▶ **LISTED RECORDS**:
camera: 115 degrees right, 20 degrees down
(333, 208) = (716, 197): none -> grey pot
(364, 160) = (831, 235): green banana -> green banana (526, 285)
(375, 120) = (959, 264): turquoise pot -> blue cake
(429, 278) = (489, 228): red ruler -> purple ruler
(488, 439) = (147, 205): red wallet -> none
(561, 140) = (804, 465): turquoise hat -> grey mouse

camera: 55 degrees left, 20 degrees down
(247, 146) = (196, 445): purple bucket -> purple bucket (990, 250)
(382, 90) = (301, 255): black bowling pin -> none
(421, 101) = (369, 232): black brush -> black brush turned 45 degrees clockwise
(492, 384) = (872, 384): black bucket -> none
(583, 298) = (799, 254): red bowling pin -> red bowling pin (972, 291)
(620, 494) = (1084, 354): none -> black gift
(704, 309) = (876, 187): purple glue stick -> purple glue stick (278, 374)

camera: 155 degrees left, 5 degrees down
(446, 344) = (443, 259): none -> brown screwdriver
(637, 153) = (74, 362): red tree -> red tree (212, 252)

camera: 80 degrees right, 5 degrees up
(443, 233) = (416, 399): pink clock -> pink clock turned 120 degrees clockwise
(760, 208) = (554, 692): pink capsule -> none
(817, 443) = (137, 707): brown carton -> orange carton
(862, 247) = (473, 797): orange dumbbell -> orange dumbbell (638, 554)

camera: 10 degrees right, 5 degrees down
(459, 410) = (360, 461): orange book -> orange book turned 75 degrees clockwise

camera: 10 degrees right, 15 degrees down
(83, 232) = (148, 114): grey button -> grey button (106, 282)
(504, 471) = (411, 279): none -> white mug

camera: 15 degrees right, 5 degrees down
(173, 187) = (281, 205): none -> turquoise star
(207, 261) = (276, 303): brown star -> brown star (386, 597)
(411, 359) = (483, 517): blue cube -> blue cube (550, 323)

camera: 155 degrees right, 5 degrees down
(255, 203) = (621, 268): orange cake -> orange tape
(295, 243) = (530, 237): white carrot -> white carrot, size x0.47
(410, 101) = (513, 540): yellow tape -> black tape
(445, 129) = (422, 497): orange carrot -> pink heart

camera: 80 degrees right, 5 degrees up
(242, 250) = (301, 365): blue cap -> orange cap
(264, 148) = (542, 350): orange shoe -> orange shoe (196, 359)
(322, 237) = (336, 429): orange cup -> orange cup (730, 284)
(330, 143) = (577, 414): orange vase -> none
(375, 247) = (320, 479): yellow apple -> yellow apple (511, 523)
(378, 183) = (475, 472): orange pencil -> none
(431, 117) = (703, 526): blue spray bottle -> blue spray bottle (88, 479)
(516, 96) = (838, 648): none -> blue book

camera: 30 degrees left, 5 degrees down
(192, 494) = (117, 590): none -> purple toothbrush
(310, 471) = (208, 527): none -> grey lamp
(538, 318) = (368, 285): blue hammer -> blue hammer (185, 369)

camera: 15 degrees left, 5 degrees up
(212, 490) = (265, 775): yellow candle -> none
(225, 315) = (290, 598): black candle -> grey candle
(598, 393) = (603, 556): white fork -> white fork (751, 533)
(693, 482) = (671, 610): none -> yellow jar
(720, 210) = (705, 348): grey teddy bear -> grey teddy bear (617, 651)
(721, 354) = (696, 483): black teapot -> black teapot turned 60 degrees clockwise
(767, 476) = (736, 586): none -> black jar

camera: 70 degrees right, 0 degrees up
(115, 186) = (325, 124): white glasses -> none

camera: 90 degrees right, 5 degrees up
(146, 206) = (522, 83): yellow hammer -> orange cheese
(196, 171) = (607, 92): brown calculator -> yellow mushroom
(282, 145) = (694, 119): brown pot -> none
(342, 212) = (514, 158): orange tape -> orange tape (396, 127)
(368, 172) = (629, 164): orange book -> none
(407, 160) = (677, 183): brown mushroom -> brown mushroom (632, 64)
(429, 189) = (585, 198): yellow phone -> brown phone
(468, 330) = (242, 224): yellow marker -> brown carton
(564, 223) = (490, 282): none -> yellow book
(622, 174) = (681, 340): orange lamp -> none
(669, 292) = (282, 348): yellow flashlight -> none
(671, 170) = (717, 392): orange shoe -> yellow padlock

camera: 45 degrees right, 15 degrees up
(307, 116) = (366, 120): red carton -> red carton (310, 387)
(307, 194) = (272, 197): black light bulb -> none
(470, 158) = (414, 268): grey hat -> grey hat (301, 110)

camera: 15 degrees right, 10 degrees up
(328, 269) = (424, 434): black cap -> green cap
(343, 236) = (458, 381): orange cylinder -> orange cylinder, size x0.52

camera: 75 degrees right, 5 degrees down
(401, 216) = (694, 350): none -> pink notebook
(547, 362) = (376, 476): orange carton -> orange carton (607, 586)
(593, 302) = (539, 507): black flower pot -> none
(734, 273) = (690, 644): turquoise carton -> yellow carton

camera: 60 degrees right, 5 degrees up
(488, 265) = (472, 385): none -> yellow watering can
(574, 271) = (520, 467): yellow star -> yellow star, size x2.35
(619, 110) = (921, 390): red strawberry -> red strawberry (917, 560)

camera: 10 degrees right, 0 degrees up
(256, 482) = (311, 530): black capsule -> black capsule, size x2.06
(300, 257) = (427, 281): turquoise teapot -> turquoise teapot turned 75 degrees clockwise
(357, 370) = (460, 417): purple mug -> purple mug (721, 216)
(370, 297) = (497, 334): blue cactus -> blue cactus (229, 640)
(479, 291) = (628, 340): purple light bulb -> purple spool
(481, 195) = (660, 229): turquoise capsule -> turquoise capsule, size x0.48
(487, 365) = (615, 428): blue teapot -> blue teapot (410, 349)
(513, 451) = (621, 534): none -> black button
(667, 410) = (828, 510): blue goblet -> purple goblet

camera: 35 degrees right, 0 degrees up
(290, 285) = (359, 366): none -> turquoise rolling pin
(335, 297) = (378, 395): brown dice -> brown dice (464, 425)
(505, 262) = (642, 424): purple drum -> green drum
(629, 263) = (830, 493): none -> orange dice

▶ **ASSIGNMENT**:
Each line of the material must be copied exactly.

▶ **RESPONSE FOR THIS EXERCISE**:
camera: 115 degrees right, 20 degrees down
(333, 208) = (716, 197): none -> grey pot
(364, 160) = (831, 235): green banana -> green banana (526, 285)
(375, 120) = (959, 264): turquoise pot -> blue cake
(429, 278) = (489, 228): red ruler -> purple ruler
(488, 439) = (147, 205): red wallet -> none
(561, 140) = (804, 465): turquoise hat -> grey mouse

camera: 55 degrees left, 20 degrees down
(247, 146) = (196, 445): purple bucket -> purple bucket (990, 250)
(382, 90) = (301, 255): black bowling pin -> none
(421, 101) = (369, 232): black brush -> black brush turned 45 degrees clockwise
(492, 384) = (872, 384): black bucket -> none
(583, 298) = (799, 254): red bowling pin -> red bowling pin (972, 291)
(620, 494) = (1084, 354): none -> black gift
(704, 309) = (876, 187): purple glue stick -> purple glue stick (278, 374)

camera: 155 degrees left, 5 degrees down
(446, 344) = (443, 259): none -> brown screwdriver
(637, 153) = (74, 362): red tree -> red tree (212, 252)

camera: 80 degrees right, 5 degrees up
(443, 233) = (416, 399): pink clock -> pink clock turned 120 degrees clockwise
(760, 208) = (554, 692): pink capsule -> none
(817, 443) = (137, 707): brown carton -> orange carton
(862, 247) = (473, 797): orange dumbbell -> orange dumbbell (638, 554)

camera: 10 degrees right, 5 degrees down
(459, 410) = (360, 461): orange book -> orange book turned 75 degrees clockwise

camera: 10 degrees right, 15 degrees down
(83, 232) = (148, 114): grey button -> grey button (106, 282)
(504, 471) = (411, 279): none -> white mug

camera: 15 degrees right, 5 degrees down
(173, 187) = (281, 205): none -> turquoise star
(207, 261) = (276, 303): brown star -> brown star (386, 597)
(411, 359) = (483, 517): blue cube -> blue cube (550, 323)

camera: 155 degrees right, 5 degrees down
(255, 203) = (621, 268): orange cake -> orange tape
(295, 243) = (530, 237): white carrot -> white carrot, size x0.47
(410, 101) = (513, 540): yellow tape -> black tape
(445, 129) = (422, 497): orange carrot -> pink heart

camera: 80 degrees right, 5 degrees up
(242, 250) = (301, 365): blue cap -> orange cap
(264, 148) = (542, 350): orange shoe -> orange shoe (196, 359)
(322, 237) = (336, 429): orange cup -> orange cup (730, 284)
(330, 143) = (577, 414): orange vase -> none
(375, 247) = (320, 479): yellow apple -> yellow apple (511, 523)
(378, 183) = (475, 472): orange pencil -> none
(431, 117) = (703, 526): blue spray bottle -> blue spray bottle (88, 479)
(516, 96) = (838, 648): none -> blue book

camera: 30 degrees left, 5 degrees down
(192, 494) = (117, 590): none -> purple toothbrush
(310, 471) = (208, 527): none -> grey lamp
(538, 318) = (368, 285): blue hammer -> blue hammer (185, 369)

camera: 15 degrees left, 5 degrees up
(212, 490) = (265, 775): yellow candle -> none
(225, 315) = (290, 598): black candle -> grey candle
(598, 393) = (603, 556): white fork -> white fork (751, 533)
(693, 482) = (671, 610): none -> yellow jar
(720, 210) = (705, 348): grey teddy bear -> grey teddy bear (617, 651)
(721, 354) = (696, 483): black teapot -> black teapot turned 60 degrees clockwise
(767, 476) = (736, 586): none -> black jar

camera: 70 degrees right, 0 degrees up
(115, 186) = (325, 124): white glasses -> none

camera: 90 degrees right, 5 degrees up
(146, 206) = (522, 83): yellow hammer -> orange cheese
(196, 171) = (607, 92): brown calculator -> yellow mushroom
(282, 145) = (694, 119): brown pot -> none
(342, 212) = (514, 158): orange tape -> orange tape (396, 127)
(368, 172) = (629, 164): orange book -> none
(407, 160) = (677, 183): brown mushroom -> brown mushroom (632, 64)
(429, 189) = (585, 198): yellow phone -> brown phone
(468, 330) = (242, 224): yellow marker -> brown carton
(564, 223) = (490, 282): none -> yellow book
(622, 174) = (681, 340): orange lamp -> none
(669, 292) = (282, 348): yellow flashlight -> none
(671, 170) = (717, 392): orange shoe -> yellow padlock

camera: 45 degrees right, 15 degrees up
(307, 116) = (366, 120): red carton -> red carton (310, 387)
(307, 194) = (272, 197): black light bulb -> none
(470, 158) = (414, 268): grey hat -> grey hat (301, 110)

camera: 15 degrees right, 10 degrees up
(328, 269) = (424, 434): black cap -> green cap
(343, 236) = (458, 381): orange cylinder -> orange cylinder, size x0.52

camera: 75 degrees right, 5 degrees down
(401, 216) = (694, 350): none -> pink notebook
(547, 362) = (376, 476): orange carton -> orange carton (607, 586)
(593, 302) = (539, 507): black flower pot -> none
(734, 273) = (690, 644): turquoise carton -> yellow carton

camera: 60 degrees right, 5 degrees up
(488, 265) = (472, 385): none -> yellow watering can
(574, 271) = (520, 467): yellow star -> yellow star, size x2.35
(619, 110) = (921, 390): red strawberry -> red strawberry (917, 560)

camera: 10 degrees right, 0 degrees up
(256, 482) = (311, 530): black capsule -> black capsule, size x2.06
(300, 257) = (427, 281): turquoise teapot -> turquoise teapot turned 75 degrees clockwise
(357, 370) = (460, 417): purple mug -> purple mug (721, 216)
(370, 297) = (497, 334): blue cactus -> blue cactus (229, 640)
(479, 291) = (628, 340): purple light bulb -> purple spool
(481, 195) = (660, 229): turquoise capsule -> turquoise capsule, size x0.48
(487, 365) = (615, 428): blue teapot -> blue teapot (410, 349)
(513, 451) = (621, 534): none -> black button
(667, 410) = (828, 510): blue goblet -> purple goblet

camera: 35 degrees right, 0 degrees up
(290, 285) = (359, 366): none -> turquoise rolling pin
(335, 297) = (378, 395): brown dice -> brown dice (464, 425)
(505, 262) = (642, 424): purple drum -> green drum
(629, 263) = (830, 493): none -> orange dice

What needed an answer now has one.